Scan the entries for the word "plane" and return every line that has it.
BEGIN Records to process
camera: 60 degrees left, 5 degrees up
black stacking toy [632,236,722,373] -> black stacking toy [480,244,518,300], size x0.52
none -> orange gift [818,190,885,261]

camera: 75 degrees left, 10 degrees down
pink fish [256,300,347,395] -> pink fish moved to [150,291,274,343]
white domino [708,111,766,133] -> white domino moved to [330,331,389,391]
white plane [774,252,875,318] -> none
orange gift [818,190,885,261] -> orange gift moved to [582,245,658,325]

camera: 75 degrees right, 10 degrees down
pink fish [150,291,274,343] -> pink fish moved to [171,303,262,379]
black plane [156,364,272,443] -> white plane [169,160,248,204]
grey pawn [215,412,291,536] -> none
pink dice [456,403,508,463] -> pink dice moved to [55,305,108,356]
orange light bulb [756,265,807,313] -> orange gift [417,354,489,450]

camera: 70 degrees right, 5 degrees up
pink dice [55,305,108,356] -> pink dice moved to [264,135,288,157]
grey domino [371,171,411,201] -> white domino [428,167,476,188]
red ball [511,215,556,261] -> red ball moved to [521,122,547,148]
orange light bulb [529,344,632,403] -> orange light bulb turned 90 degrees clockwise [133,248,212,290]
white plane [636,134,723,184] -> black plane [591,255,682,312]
END Records to process
BEGIN Records to process
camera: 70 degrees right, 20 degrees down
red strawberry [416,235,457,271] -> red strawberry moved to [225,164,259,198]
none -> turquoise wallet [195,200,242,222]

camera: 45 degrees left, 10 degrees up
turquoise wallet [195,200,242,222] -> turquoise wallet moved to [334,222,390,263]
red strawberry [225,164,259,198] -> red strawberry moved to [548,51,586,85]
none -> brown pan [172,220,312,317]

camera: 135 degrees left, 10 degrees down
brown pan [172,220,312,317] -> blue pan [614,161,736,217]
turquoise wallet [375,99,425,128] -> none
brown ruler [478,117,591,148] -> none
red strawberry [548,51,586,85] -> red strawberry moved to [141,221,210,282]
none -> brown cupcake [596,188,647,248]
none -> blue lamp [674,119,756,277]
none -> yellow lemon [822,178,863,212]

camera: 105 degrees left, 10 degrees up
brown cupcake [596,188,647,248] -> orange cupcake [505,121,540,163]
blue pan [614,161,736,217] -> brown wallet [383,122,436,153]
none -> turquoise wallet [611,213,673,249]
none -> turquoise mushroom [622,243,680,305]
END Records to process
• **Your solution**
white plane [774,252,875,318] -> none
black plane [156,364,272,443] -> white plane [169,160,248,204]
white plane [636,134,723,184] -> black plane [591,255,682,312]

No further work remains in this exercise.